** Your objective **
In your copy, the records appear word for word and the pictures do not appear at all.

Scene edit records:
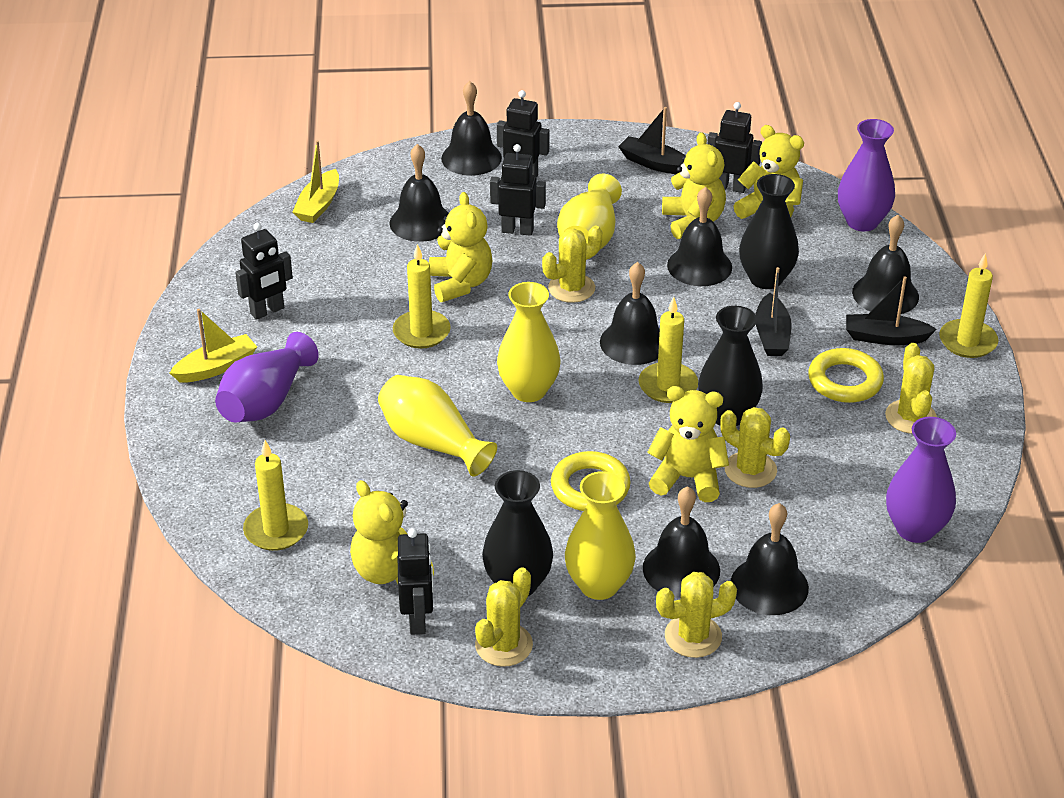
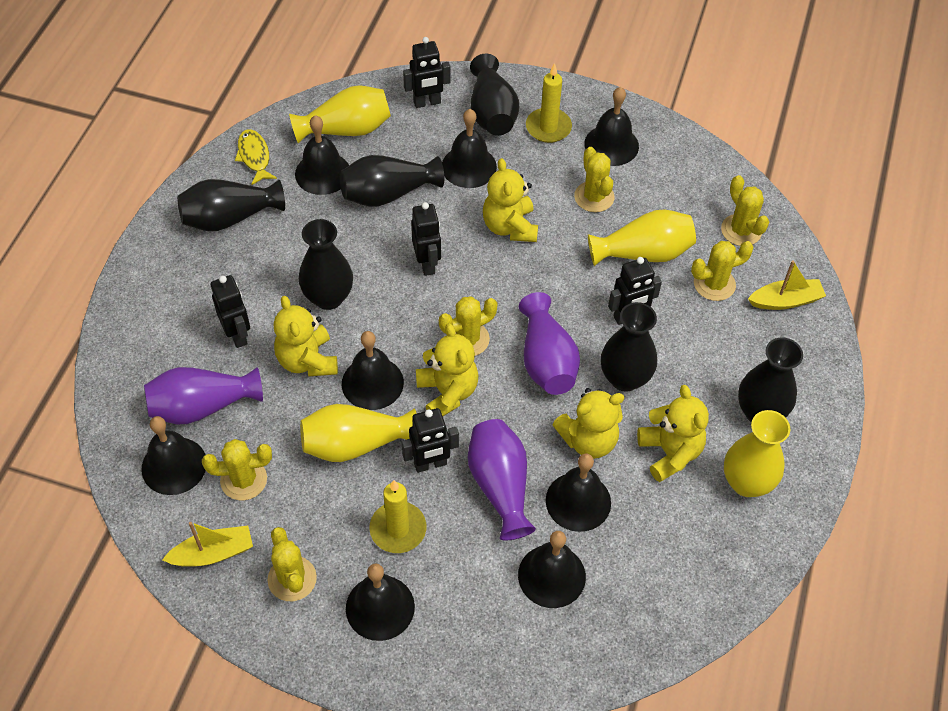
black bell: 7 -> 8
black boat: 3 -> 0
black vase: 3 -> 6
yellow cactus: 5 -> 6
yellow candle: 4 -> 2
yellow fish: 0 -> 1
yellow ring: 2 -> 0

** Written reply **
black bell: 7 -> 8
black boat: 3 -> 0
black vase: 3 -> 6
yellow cactus: 5 -> 6
yellow candle: 4 -> 2
yellow fish: 0 -> 1
yellow ring: 2 -> 0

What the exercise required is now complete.